[Items from a data source]
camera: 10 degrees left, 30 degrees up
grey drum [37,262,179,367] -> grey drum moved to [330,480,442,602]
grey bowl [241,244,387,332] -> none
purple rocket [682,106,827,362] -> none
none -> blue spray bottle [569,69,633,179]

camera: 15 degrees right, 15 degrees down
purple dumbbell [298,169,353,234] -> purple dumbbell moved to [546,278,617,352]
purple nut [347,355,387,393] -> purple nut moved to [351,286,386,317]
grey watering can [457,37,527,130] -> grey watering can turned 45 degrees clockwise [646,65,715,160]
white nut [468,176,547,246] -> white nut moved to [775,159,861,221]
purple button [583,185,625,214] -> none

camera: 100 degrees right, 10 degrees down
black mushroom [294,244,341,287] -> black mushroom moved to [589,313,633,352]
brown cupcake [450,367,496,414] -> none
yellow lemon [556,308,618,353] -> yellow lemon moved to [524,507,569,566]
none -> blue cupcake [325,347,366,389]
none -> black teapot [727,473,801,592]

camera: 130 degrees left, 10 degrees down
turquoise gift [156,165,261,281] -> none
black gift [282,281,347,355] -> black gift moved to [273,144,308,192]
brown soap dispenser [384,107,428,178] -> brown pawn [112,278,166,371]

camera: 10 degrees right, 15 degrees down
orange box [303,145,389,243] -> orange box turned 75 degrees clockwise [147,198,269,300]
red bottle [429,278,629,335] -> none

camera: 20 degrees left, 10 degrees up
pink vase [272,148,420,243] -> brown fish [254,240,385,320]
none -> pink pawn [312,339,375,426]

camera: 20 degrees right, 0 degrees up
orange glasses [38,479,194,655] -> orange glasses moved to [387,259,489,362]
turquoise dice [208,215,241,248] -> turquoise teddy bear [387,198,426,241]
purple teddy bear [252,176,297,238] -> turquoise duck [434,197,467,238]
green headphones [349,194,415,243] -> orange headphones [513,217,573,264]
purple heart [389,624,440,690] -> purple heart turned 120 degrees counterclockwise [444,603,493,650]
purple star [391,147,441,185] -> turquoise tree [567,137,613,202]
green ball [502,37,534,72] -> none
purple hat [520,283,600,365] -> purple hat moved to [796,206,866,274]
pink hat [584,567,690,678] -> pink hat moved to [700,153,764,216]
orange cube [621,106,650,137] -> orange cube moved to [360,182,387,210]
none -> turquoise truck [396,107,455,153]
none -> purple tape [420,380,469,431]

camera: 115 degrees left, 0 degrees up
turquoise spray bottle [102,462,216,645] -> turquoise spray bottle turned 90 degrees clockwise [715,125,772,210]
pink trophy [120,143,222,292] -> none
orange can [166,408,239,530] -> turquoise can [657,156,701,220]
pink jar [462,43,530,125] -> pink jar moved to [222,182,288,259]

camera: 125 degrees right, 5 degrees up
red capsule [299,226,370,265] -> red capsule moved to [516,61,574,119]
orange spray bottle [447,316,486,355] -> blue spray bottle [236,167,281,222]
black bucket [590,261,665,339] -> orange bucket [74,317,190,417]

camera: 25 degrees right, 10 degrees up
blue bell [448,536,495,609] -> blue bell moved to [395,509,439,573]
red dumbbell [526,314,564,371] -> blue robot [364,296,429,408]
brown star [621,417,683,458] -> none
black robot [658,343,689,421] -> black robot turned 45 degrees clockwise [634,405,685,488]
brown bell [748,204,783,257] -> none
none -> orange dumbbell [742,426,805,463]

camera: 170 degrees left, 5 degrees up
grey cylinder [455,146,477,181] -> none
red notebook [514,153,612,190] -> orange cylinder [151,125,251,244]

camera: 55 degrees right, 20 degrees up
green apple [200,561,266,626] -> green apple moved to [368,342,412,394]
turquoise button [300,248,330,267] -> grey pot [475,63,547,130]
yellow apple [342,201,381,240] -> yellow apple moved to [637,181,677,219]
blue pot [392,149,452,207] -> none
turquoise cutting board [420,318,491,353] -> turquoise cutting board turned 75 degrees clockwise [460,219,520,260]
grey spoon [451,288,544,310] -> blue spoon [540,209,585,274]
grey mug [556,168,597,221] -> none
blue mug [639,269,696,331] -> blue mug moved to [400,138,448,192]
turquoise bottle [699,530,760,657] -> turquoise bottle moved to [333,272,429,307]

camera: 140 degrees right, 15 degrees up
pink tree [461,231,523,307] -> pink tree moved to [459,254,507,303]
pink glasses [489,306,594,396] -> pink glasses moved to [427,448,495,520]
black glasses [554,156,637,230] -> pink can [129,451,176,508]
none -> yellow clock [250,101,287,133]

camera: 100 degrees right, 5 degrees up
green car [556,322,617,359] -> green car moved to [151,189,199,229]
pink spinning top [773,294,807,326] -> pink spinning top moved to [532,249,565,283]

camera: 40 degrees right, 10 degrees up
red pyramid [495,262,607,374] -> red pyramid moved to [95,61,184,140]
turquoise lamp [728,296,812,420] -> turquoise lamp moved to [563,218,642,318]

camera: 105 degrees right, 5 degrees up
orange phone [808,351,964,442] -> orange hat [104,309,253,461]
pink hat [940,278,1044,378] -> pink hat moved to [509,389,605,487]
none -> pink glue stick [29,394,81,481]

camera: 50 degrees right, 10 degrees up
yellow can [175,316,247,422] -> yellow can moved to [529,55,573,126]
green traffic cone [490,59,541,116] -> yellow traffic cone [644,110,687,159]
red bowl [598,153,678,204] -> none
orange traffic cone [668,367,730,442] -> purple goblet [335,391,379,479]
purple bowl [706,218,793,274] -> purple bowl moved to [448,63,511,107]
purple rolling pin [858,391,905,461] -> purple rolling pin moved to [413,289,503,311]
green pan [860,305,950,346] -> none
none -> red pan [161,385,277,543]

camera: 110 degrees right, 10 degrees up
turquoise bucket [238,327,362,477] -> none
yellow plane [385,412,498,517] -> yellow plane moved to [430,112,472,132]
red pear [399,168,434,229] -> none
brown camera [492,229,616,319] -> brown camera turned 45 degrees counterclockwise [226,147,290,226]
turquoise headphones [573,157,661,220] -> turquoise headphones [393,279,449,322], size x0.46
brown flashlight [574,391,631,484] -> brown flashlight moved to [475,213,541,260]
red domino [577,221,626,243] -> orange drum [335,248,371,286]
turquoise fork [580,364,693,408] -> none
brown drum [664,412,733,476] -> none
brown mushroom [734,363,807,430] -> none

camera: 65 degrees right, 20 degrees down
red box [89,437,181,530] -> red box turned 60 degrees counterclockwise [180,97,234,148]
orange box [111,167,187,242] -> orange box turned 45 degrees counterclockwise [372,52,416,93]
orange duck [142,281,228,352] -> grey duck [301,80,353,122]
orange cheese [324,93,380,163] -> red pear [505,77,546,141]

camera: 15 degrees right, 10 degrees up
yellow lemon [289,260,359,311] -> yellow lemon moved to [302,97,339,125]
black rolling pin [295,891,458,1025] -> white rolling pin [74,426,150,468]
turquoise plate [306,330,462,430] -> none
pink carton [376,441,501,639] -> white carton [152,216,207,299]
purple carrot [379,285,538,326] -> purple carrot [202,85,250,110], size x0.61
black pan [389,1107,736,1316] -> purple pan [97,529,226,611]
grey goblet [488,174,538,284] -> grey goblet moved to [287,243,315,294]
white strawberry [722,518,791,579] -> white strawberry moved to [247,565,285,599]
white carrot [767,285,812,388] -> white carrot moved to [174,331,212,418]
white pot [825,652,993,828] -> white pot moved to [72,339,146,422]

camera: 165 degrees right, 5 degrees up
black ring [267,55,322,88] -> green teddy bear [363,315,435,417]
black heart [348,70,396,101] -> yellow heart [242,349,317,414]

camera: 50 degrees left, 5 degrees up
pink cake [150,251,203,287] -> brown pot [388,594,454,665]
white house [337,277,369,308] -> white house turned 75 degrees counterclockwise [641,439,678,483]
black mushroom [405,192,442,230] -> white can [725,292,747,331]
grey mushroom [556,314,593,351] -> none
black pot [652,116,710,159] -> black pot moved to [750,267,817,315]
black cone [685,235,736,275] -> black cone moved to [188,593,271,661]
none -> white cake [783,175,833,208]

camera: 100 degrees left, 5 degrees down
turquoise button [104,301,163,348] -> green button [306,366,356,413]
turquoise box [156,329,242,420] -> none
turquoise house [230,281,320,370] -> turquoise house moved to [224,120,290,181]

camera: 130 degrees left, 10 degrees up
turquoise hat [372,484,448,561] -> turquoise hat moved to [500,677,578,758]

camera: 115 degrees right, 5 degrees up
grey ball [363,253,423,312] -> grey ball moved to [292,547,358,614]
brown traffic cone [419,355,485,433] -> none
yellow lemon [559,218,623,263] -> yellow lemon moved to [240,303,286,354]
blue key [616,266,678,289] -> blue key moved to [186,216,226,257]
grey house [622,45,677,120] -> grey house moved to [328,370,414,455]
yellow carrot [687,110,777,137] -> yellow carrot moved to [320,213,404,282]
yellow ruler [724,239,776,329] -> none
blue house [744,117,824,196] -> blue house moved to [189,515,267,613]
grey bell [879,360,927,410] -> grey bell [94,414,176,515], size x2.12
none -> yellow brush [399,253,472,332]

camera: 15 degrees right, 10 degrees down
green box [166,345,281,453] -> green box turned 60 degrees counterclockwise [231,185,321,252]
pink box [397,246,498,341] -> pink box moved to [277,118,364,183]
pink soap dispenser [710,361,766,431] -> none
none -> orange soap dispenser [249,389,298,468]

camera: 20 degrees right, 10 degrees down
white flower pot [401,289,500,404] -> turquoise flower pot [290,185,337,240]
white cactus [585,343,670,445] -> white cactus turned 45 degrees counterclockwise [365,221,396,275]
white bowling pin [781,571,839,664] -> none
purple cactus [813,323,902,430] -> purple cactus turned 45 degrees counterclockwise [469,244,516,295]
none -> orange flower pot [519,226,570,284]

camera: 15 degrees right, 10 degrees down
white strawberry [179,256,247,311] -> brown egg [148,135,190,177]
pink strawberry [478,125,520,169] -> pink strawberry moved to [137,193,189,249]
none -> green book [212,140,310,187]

### [Work to be completed]
Please copy the lines in the records above between the one holding "white house [337,277,369,308]" and the one holding "black pot [652,116,710,159]", inclusive, exactly and with no other line.

### [Finished task]
white house [337,277,369,308] -> white house turned 75 degrees counterclockwise [641,439,678,483]
black mushroom [405,192,442,230] -> white can [725,292,747,331]
grey mushroom [556,314,593,351] -> none
black pot [652,116,710,159] -> black pot moved to [750,267,817,315]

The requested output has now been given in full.